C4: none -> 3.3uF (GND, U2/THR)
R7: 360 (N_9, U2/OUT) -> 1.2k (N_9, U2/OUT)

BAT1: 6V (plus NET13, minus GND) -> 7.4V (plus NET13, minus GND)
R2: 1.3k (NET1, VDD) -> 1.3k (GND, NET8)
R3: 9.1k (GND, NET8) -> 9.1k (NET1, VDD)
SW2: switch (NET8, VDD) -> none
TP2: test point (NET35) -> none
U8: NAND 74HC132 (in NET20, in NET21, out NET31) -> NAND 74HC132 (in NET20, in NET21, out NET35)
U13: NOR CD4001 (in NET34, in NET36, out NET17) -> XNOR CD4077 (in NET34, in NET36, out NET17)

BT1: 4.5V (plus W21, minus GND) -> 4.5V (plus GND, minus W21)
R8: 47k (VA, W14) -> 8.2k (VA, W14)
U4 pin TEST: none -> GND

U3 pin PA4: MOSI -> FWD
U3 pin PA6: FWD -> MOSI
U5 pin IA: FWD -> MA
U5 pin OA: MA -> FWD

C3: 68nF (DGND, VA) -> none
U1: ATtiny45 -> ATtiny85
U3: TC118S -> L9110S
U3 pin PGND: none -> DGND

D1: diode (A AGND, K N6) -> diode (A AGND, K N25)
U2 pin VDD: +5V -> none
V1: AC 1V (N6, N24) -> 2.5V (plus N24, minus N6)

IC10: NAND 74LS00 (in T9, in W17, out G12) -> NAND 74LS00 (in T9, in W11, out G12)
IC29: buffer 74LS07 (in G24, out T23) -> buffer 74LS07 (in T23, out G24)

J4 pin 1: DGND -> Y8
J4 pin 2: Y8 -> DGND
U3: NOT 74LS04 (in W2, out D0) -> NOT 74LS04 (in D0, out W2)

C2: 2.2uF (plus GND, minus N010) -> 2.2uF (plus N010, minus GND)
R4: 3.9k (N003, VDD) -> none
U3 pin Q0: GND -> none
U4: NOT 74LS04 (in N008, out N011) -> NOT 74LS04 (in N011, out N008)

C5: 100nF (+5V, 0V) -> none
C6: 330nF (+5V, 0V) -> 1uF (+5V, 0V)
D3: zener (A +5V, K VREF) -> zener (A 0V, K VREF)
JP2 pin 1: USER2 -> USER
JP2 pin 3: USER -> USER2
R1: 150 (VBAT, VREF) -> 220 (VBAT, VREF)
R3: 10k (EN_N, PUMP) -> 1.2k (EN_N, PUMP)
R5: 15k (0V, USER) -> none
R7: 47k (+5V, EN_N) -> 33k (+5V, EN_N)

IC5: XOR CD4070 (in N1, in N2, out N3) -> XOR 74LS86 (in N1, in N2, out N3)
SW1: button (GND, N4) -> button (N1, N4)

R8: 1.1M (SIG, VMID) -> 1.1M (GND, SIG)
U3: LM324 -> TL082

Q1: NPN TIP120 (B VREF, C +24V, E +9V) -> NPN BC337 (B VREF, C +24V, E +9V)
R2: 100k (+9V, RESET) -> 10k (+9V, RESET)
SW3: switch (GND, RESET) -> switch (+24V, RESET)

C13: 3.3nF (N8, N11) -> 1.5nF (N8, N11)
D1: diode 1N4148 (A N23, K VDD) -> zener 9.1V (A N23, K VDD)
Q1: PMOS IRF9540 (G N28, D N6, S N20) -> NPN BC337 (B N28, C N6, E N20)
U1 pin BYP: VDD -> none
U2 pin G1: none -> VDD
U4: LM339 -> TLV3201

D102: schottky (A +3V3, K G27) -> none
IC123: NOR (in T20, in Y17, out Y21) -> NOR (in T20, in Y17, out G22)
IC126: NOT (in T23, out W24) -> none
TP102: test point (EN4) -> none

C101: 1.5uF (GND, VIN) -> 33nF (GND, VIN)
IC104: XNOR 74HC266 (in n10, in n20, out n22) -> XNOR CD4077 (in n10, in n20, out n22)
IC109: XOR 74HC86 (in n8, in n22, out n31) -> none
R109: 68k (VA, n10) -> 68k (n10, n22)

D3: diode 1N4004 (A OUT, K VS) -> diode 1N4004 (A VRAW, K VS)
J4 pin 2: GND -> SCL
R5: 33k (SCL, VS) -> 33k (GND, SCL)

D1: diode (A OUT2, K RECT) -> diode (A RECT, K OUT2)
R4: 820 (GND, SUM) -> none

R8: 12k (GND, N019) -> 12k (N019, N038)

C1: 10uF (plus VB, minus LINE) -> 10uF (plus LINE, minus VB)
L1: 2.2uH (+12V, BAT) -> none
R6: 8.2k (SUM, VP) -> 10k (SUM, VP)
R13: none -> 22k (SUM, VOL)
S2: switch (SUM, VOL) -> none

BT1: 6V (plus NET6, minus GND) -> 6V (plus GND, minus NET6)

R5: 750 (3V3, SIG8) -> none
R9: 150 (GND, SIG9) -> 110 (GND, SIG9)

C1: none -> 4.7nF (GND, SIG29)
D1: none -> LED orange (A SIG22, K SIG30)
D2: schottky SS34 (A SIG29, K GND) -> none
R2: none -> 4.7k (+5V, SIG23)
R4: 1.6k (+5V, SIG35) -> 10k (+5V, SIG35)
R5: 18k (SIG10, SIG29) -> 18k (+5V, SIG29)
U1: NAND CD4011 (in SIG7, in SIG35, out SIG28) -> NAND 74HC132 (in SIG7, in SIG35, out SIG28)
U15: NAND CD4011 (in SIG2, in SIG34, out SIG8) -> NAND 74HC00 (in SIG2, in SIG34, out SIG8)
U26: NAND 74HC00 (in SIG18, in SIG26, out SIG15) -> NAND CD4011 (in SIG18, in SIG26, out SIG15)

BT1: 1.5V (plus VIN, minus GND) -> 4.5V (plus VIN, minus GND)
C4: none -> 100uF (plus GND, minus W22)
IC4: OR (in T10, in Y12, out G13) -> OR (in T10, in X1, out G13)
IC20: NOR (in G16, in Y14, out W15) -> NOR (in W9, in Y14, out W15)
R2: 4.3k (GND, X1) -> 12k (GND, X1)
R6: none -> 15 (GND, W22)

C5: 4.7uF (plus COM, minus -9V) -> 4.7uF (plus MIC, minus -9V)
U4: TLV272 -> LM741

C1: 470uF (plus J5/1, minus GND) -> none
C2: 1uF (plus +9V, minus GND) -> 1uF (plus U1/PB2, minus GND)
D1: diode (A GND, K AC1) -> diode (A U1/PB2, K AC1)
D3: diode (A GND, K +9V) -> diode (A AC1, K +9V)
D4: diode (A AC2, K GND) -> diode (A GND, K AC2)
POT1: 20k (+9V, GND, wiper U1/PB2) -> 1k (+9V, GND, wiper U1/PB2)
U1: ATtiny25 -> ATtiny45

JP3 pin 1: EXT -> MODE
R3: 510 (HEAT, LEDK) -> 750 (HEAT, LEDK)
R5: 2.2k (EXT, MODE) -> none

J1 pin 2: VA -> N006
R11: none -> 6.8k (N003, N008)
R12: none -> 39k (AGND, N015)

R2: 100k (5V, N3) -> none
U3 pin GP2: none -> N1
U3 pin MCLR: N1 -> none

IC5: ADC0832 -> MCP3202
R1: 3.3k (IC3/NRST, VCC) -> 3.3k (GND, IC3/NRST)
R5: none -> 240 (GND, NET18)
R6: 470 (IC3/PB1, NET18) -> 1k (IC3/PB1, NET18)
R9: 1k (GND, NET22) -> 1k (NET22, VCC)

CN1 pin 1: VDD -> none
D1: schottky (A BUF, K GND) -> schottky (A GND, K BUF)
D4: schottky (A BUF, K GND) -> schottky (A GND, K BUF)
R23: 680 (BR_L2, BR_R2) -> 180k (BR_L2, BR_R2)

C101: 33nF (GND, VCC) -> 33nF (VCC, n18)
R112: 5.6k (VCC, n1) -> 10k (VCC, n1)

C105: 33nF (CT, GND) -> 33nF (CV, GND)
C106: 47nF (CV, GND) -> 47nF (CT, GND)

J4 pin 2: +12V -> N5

==============================

Exercise directions - Give back the records above exactly, limited to the lines between the one holding "IC126: NOT (in T23, out W24) -> none" and the one holding "R2: 100k (5V, N3) -> none", inclusive.

Solution for this exercise -
IC126: NOT (in T23, out W24) -> none
TP102: test point (EN4) -> none

C101: 1.5uF (GND, VIN) -> 33nF (GND, VIN)
IC104: XNOR 74HC266 (in n10, in n20, out n22) -> XNOR CD4077 (in n10, in n20, out n22)
IC109: XOR 74HC86 (in n8, in n22, out n31) -> none
R109: 68k (VA, n10) -> 68k (n10, n22)

D3: diode 1N4004 (A OUT, K VS) -> diode 1N4004 (A VRAW, K VS)
J4 pin 2: GND -> SCL
R5: 33k (SCL, VS) -> 33k (GND, SCL)

D1: diode (A OUT2, K RECT) -> diode (A RECT, K OUT2)
R4: 820 (GND, SUM) -> none

R8: 12k (GND, N019) -> 12k (N019, N038)

C1: 10uF (plus VB, minus LINE) -> 10uF (plus LINE, minus VB)
L1: 2.2uH (+12V, BAT) -> none
R6: 8.2k (SUM, VP) -> 10k (SUM, VP)
R13: none -> 22k (SUM, VOL)
S2: switch (SUM, VOL) -> none

BT1: 6V (plus NET6, minus GND) -> 6V (plus GND, minus NET6)

R5: 750 (3V3, SIG8) -> none
R9: 150 (GND, SIG9) -> 110 (GND, SIG9)

C1: none -> 4.7nF (GND, SIG29)
D1: none -> LED orange (A SIG22, K SIG30)
D2: schottky SS34 (A SIG29, K GND) -> none
R2: none -> 4.7k (+5V, SIG23)
R4: 1.6k (+5V, SIG35) -> 10k (+5V, SIG35)
R5: 18k (SIG10, SIG29) -> 18k (+5V, SIG29)
U1: NAND CD4011 (in SIG7, in SIG35, out SIG28) -> NAND 74HC132 (in SIG7, in SIG35, out SIG28)
U15: NAND CD4011 (in SIG2, in SIG34, out SIG8) -> NAND 74HC00 (in SIG2, in SIG34, out SIG8)
U26: NAND 74HC00 (in SIG18, in SIG26, out SIG15) -> NAND CD4011 (in SIG18, in SIG26, out SIG15)

BT1: 1.5V (plus VIN, minus GND) -> 4.5V (plus VIN, minus GND)
C4: none -> 100uF (plus GND, minus W22)
IC4: OR (in T10, in Y12, out G13) -> OR (in T10, in X1, out G13)
IC20: NOR (in G16, in Y14, out W15) -> NOR (in W9, in Y14, out W15)
R2: 4.3k (GND, X1) -> 12k (GND, X1)
R6: none -> 15 (GND, W22)

C5: 4.7uF (plus COM, minus -9V) -> 4.7uF (plus MIC, minus -9V)
U4: TLV272 -> LM741

C1: 470uF (plus J5/1, minus GND) -> none
C2: 1uF (plus +9V, minus GND) -> 1uF (plus U1/PB2, minus GND)
D1: diode (A GND, K AC1) -> diode (A U1/PB2, K AC1)
D3: diode (A GND, K +9V) -> diode (A AC1, K +9V)
D4: diode (A AC2, K GND) -> diode (A GND, K AC2)
POT1: 20k (+9V, GND, wiper U1/PB2) -> 1k (+9V, GND, wiper U1/PB2)
U1: ATtiny25 -> ATtiny45

JP3 pin 1: EXT -> MODE
R3: 510 (HEAT, LEDK) -> 750 (HEAT, LEDK)
R5: 2.2k (EXT, MODE) -> none

J1 pin 2: VA -> N006
R11: none -> 6.8k (N003, N008)
R12: none -> 39k (AGND, N015)

R2: 100k (5V, N3) -> none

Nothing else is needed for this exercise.